- **WHAT IS NEEDED**: Could the records below be restated word for word, without a single picture?

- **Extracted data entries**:

□ □ □

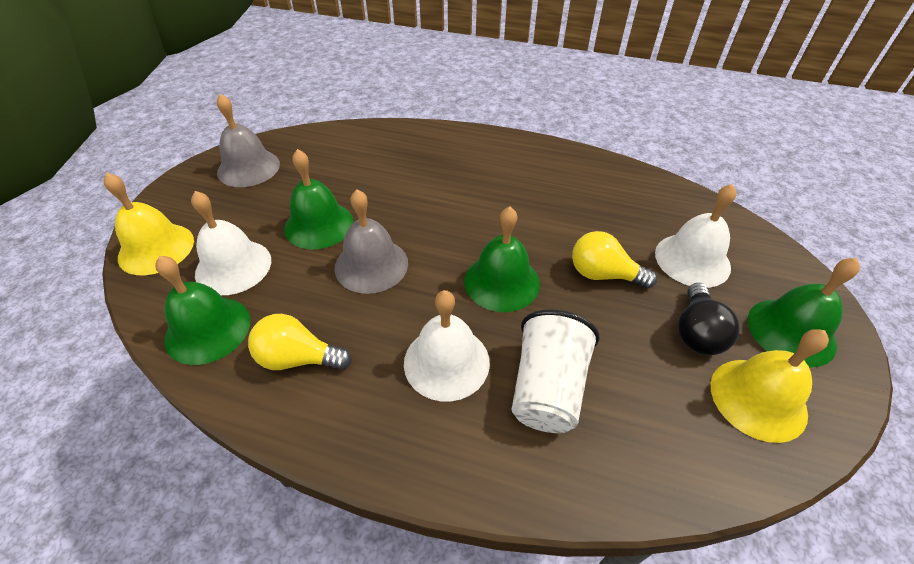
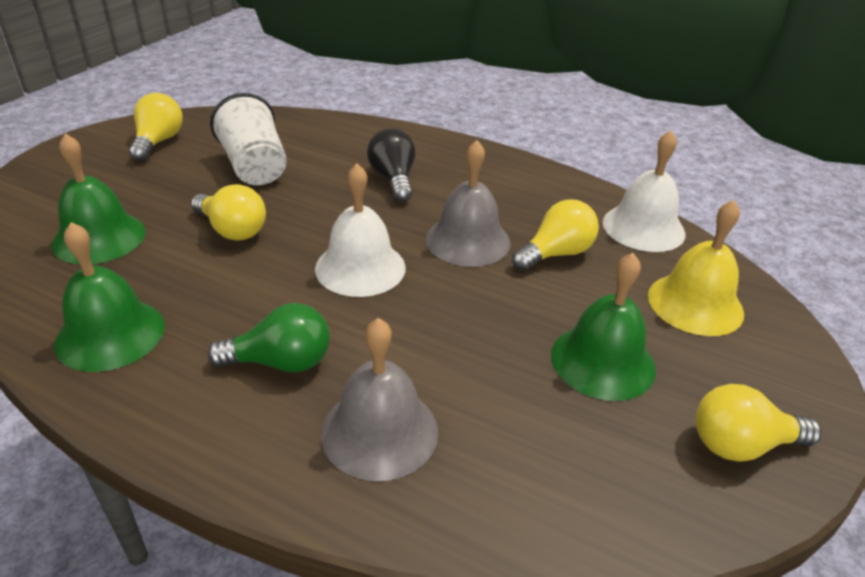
green bell: 4 -> 3
green light bulb: 0 -> 1
white bell: 3 -> 2
yellow bell: 2 -> 1
yellow light bulb: 2 -> 4

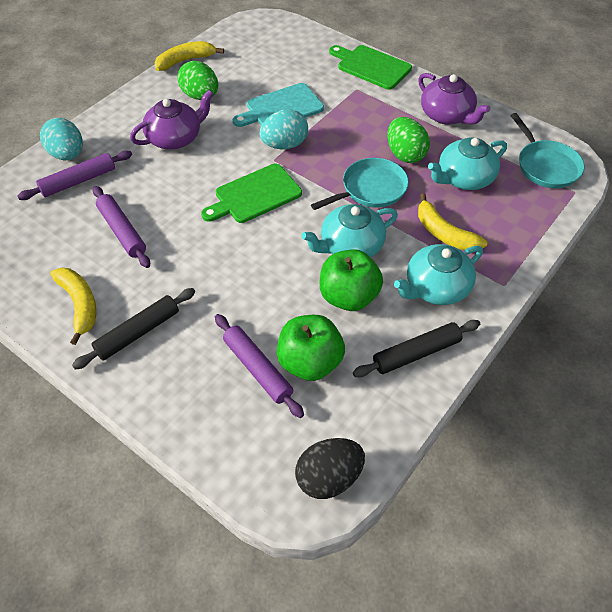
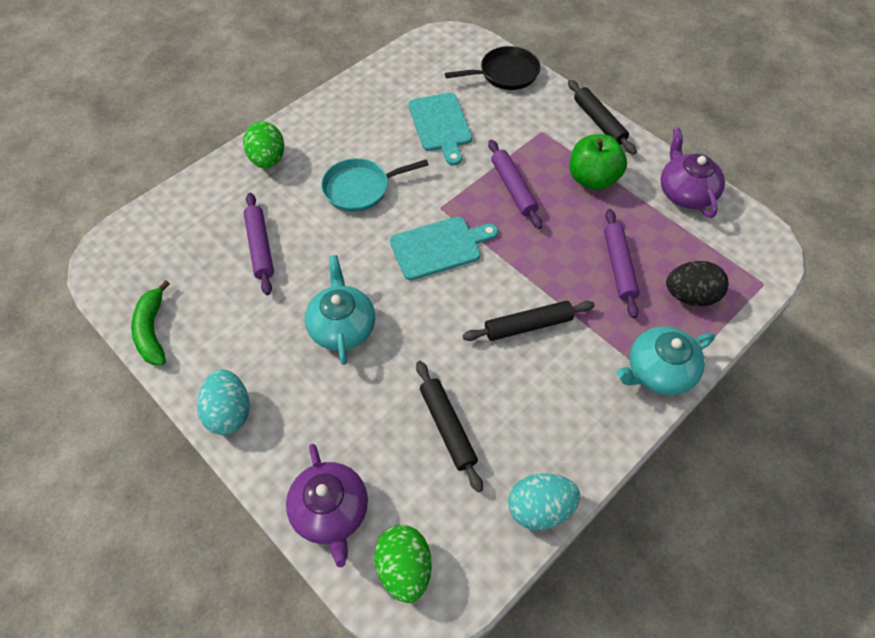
black pan: 0 -> 1
black rolling pin: 2 -> 3
green apple: 2 -> 1
green banana: 0 -> 1
green cutting board: 2 -> 0
turquoise cutting board: 1 -> 2
turquoise pan: 2 -> 1
turquoise teapot: 3 -> 2
yellow banana: 3 -> 0

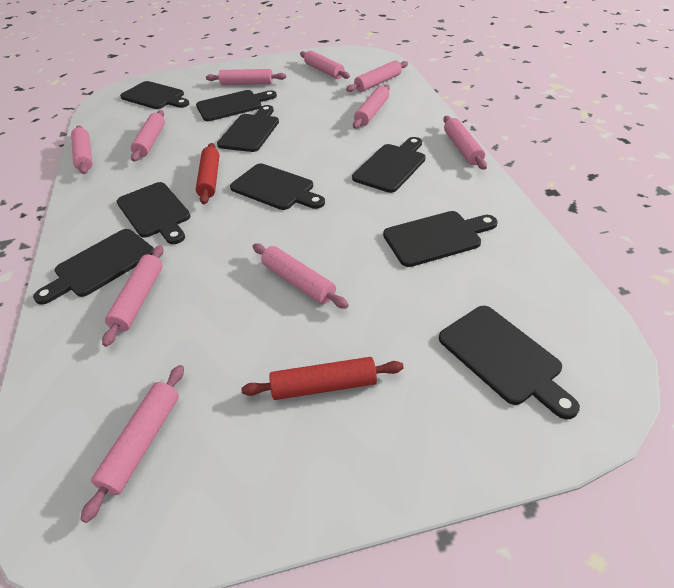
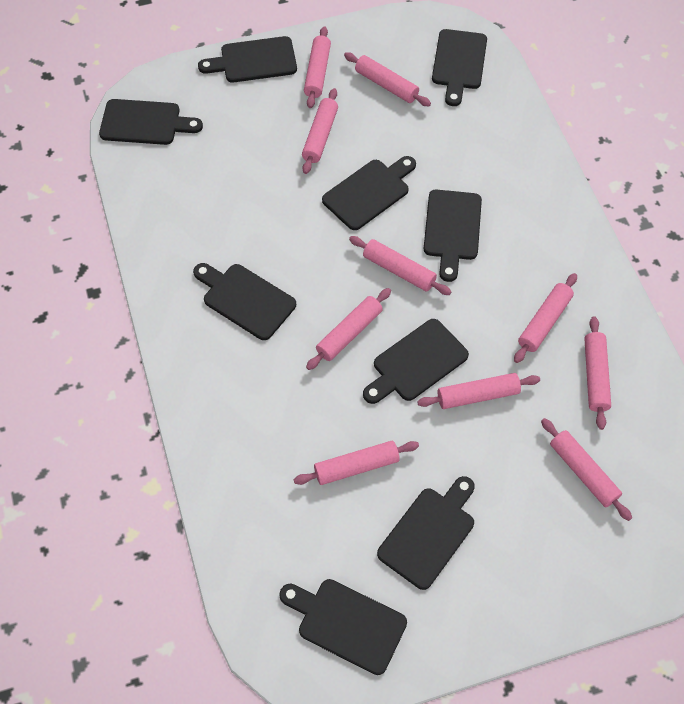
red rolling pin: 2 -> 0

□ □ □

- **RESULT OF THE EXERCISE**:
green bell: 4 -> 3
green light bulb: 0 -> 1
white bell: 3 -> 2
yellow bell: 2 -> 1
yellow light bulb: 2 -> 4

black pan: 0 -> 1
black rolling pin: 2 -> 3
green apple: 2 -> 1
green banana: 0 -> 1
green cutting board: 2 -> 0
turquoise cutting board: 1 -> 2
turquoise pan: 2 -> 1
turquoise teapot: 3 -> 2
yellow banana: 3 -> 0

red rolling pin: 2 -> 0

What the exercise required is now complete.